Extracted data entries:

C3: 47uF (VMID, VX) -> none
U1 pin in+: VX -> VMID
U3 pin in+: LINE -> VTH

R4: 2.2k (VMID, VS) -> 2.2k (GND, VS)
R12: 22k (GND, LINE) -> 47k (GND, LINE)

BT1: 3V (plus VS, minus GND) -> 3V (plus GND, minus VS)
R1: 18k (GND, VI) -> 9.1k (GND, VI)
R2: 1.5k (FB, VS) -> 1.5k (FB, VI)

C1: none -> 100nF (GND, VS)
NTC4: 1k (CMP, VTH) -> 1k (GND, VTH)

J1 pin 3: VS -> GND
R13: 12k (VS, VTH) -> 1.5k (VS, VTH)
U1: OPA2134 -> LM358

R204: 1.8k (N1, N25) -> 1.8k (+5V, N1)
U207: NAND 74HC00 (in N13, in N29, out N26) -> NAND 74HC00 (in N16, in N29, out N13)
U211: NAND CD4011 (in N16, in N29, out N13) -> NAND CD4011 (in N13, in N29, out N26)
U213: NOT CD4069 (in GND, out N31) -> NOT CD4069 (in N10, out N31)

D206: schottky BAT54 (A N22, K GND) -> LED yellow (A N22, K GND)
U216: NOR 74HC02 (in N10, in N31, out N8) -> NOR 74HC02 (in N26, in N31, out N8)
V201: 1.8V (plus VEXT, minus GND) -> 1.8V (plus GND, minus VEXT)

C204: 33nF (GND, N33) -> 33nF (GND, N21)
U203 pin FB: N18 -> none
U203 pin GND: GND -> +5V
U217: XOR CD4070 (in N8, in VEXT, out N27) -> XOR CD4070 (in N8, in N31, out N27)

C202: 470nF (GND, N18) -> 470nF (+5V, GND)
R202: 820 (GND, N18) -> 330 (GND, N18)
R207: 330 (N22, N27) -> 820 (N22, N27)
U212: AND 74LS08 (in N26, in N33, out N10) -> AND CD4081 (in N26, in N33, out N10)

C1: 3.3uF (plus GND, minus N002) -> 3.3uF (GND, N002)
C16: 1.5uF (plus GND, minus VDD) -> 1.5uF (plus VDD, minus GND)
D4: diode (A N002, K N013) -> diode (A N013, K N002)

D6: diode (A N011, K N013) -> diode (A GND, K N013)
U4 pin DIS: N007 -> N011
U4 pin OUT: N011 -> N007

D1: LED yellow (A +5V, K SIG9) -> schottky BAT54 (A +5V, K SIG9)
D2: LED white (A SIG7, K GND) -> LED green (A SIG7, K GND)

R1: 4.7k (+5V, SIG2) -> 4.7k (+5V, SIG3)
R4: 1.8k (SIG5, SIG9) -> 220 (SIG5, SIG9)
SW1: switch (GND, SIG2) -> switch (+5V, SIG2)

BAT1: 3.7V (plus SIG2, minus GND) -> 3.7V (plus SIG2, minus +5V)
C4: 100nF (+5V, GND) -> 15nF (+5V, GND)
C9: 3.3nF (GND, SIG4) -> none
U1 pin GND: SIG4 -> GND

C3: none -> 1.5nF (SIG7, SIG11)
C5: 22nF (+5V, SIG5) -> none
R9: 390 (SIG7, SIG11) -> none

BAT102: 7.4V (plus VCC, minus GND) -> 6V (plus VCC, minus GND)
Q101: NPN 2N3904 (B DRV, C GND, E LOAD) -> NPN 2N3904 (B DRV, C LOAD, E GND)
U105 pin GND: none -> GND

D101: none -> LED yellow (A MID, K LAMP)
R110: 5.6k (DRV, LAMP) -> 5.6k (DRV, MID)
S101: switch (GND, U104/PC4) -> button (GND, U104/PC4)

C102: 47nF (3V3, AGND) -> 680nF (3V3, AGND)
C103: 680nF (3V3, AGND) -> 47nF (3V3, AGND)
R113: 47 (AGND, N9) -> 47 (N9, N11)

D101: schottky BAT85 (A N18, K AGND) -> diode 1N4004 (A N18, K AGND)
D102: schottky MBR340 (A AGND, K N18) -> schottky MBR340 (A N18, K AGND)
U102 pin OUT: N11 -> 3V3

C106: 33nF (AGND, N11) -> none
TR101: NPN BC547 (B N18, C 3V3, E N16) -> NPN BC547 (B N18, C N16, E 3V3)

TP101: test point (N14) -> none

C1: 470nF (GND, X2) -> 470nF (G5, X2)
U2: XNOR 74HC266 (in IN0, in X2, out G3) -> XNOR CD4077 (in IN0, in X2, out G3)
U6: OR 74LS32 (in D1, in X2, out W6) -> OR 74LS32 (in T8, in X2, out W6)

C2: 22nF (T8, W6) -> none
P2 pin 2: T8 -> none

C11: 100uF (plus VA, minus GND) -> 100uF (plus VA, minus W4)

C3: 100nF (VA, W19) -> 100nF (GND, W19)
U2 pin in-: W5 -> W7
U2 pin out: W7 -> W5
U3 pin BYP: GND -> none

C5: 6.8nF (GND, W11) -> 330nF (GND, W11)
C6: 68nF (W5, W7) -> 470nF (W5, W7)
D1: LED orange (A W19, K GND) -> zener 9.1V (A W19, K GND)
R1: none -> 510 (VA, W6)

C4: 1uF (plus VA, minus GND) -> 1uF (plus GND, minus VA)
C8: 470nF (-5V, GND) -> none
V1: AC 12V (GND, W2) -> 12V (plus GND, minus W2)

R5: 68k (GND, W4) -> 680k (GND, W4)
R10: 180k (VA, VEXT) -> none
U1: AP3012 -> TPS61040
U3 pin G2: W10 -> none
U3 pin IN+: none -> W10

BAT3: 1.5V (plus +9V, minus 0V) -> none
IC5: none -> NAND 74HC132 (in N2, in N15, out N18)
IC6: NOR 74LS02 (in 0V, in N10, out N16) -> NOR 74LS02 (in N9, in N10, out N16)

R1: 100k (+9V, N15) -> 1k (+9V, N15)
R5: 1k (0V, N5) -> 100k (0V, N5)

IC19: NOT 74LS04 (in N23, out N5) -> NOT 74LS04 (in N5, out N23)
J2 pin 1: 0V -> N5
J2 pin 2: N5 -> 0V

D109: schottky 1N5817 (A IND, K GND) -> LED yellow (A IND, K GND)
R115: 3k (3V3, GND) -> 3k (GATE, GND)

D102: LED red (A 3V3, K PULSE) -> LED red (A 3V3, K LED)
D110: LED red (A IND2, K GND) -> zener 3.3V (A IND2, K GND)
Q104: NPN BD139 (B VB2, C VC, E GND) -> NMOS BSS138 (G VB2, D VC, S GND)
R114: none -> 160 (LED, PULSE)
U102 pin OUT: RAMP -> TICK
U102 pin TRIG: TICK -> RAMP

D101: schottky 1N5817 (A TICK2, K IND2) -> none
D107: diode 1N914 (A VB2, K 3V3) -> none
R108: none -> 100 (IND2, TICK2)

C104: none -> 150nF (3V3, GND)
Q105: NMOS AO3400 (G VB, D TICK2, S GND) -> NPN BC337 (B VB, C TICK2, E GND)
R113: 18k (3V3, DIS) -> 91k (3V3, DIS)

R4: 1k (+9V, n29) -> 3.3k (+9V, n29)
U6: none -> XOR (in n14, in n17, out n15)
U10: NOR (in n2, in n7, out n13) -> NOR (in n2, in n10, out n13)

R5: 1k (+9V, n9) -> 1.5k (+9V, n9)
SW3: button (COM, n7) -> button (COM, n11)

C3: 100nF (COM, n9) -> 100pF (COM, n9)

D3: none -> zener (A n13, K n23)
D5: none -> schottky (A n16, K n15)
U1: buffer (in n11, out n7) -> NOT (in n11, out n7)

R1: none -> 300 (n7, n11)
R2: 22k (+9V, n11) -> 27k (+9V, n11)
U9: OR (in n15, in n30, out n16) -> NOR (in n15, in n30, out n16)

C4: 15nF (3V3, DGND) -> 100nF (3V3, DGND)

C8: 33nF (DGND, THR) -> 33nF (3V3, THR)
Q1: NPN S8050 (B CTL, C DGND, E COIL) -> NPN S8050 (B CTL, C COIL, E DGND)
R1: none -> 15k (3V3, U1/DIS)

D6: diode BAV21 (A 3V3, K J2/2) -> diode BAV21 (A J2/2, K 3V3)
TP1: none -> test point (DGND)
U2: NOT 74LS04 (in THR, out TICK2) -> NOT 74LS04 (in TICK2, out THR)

▶ **Task directions**
Copy the lines of the data above exactly as written, beginning with the line containing "D101: none -> LED yellow (A MID, K LAMP)" and ending with the line containing "C103: 680nF (3V3, AGND) -> 47nF (3V3, AGND)", and leave out all other lines.

▶ **Expected answer**
D101: none -> LED yellow (A MID, K LAMP)
R110: 5.6k (DRV, LAMP) -> 5.6k (DRV, MID)
S101: switch (GND, U104/PC4) -> button (GND, U104/PC4)

C102: 47nF (3V3, AGND) -> 680nF (3V3, AGND)
C103: 680nF (3V3, AGND) -> 47nF (3V3, AGND)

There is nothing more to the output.